[RECORDS SHOWN]

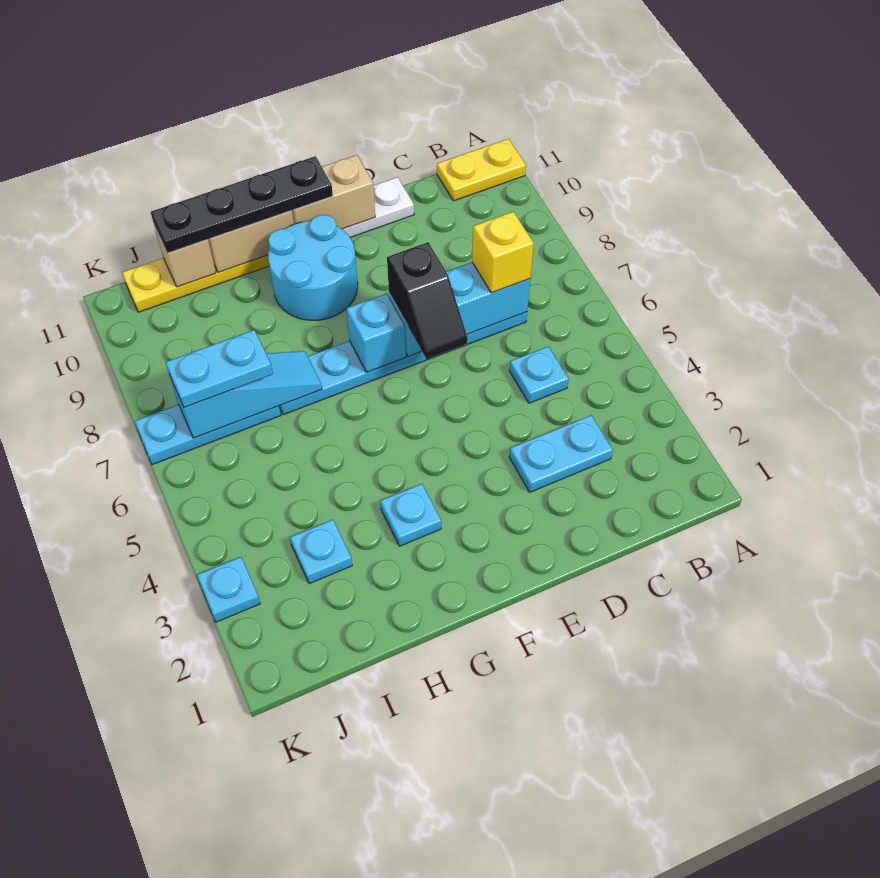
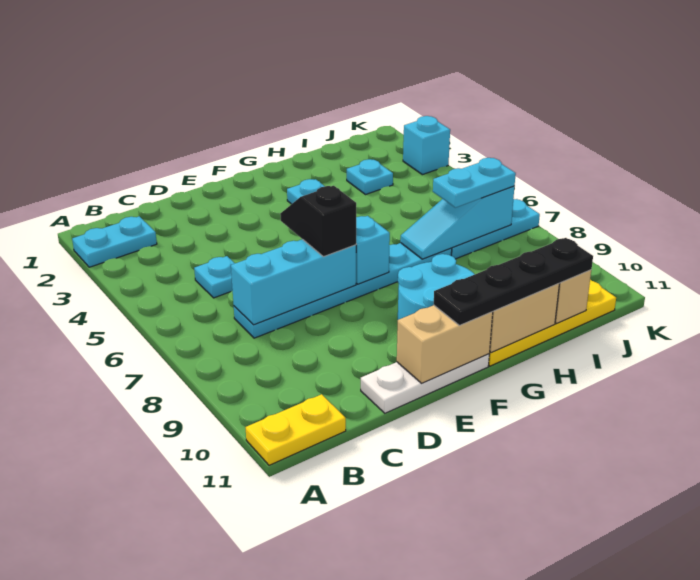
cyan plate C3:D3 level 1 -> cyan plate A2:B2 level 1
yellow brick C7 level 3 -> none
cyan plate K3 level 1 -> cyan brick K3 level 1

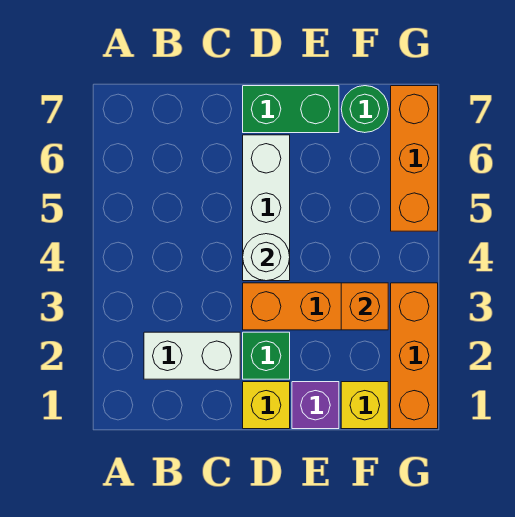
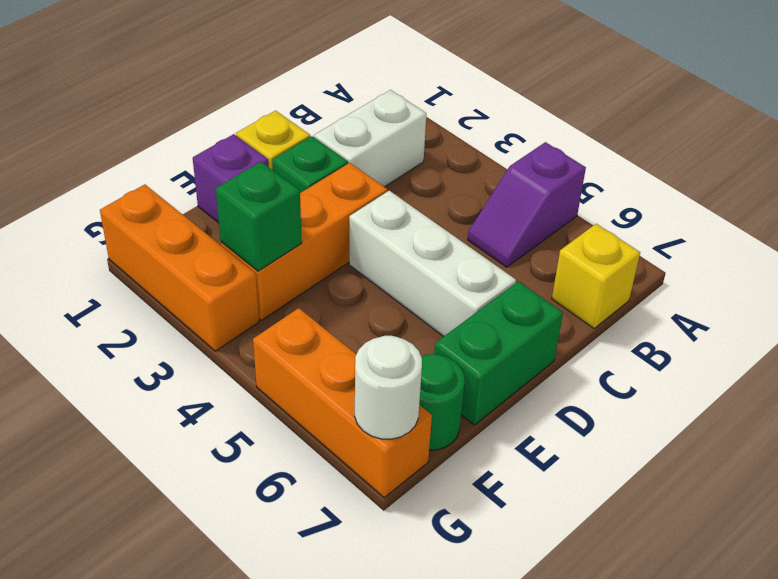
none -> purple slope A5:B5 level 1 top A
white round brick D4 level 2 -> white round brick G7 level 2
yellow brick F1 level 1 -> yellow brick B7 level 1
orange brick F3 level 2 -> green brick F3 level 2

[/RECORDS SHOWN]

▶ EXERCISE DESCRIPTION: Total the lines of the data that include the word "cyan", and give that total as the sole response.

▶ WRITTEN RESPONSE: 2